- **ASSIGNED TASK**: The response should consist of the data below, copied exactly, with no pictures in it.

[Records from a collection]

"""

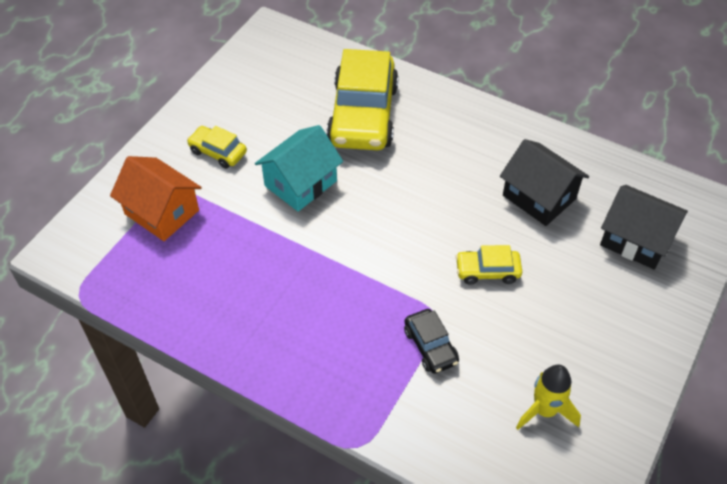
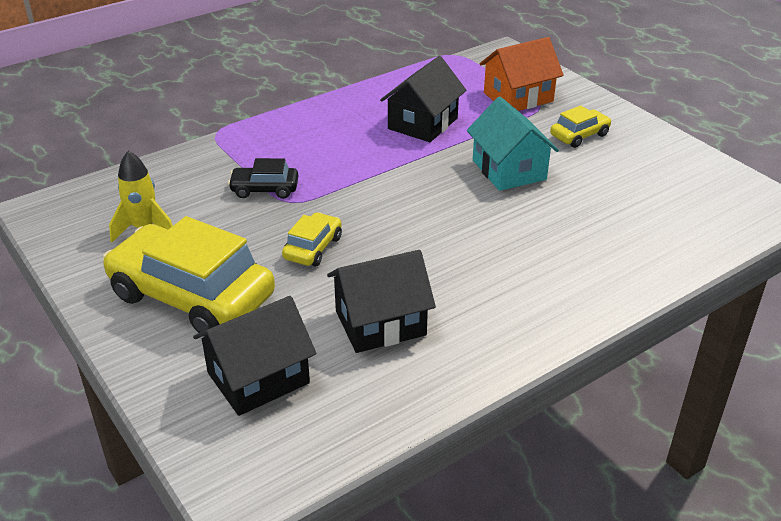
camera: 115 degrees right, 15 degrees down
yellow car [327,49,399,150] -> yellow car moved to [103,216,275,337]
none -> black house [380,56,466,142]

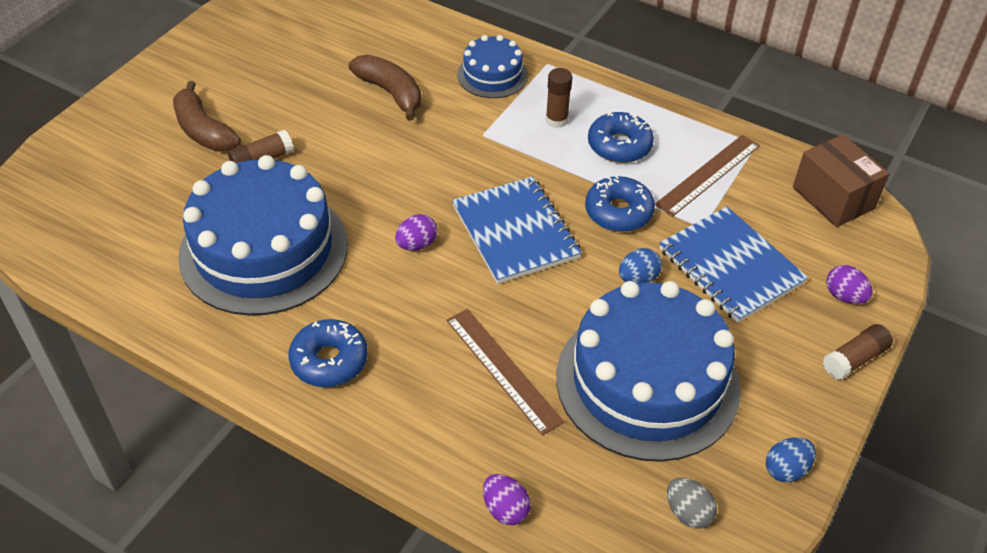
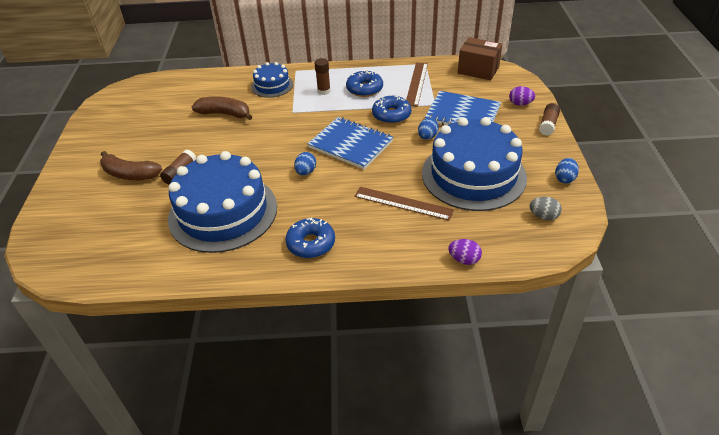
camera: 30 degrees left, 5 degrees down
purple egg [395,214,438,251] -> blue egg [294,152,316,175]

"""

- **RESPONSE BELOW**:
camera: 115 degrees right, 15 degrees down
yellow car [327,49,399,150] -> yellow car moved to [103,216,275,337]
none -> black house [380,56,466,142]

camera: 30 degrees left, 5 degrees down
purple egg [395,214,438,251] -> blue egg [294,152,316,175]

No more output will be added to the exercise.